# [WHAT THIS TASK INVOLVES]
Each line of the listing below that includes "yellow" must be copied.

# [THE DATA]
((

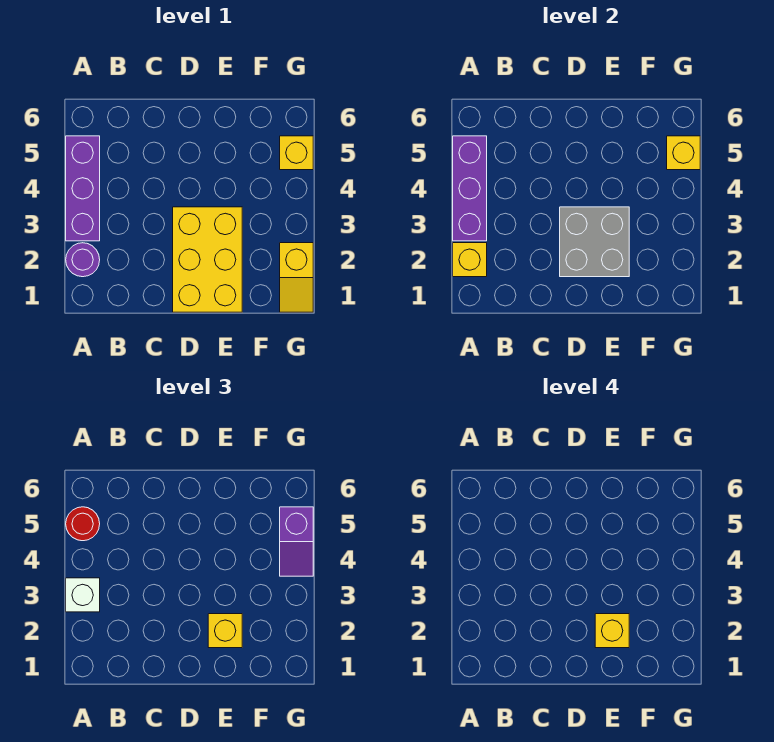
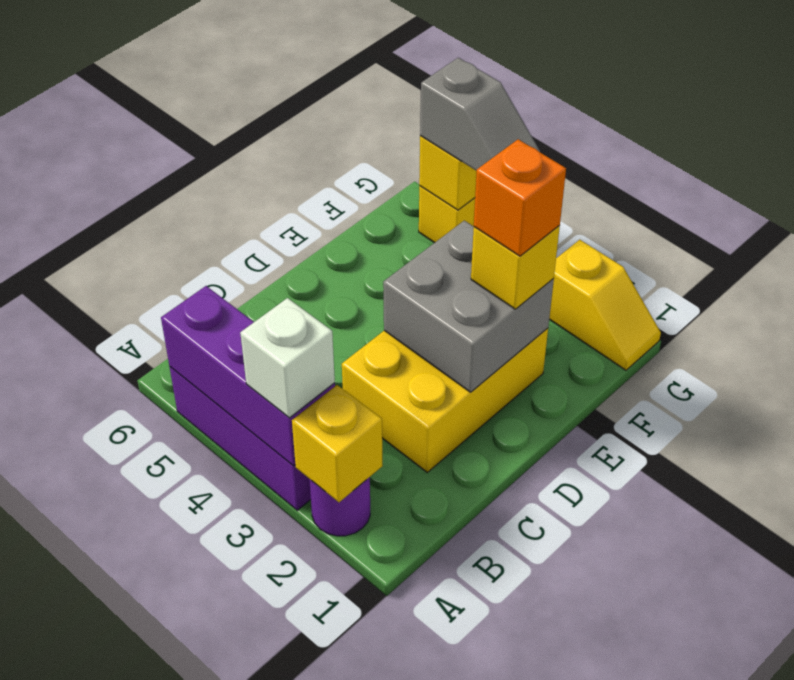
red round brick A5 level 3 -> none
yellow brick D1:E3 level 1 -> yellow brick C2:E3 level 1
yellow brick E2 level 4 -> orange brick E2 level 4
purple slope G4:G5 level 3 top 5 -> grey slope G4:G5 level 3 top 5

))

# [EXERCISE SOLUTION]
yellow brick D1:E3 level 1 -> yellow brick C2:E3 level 1
yellow brick E2 level 4 -> orange brick E2 level 4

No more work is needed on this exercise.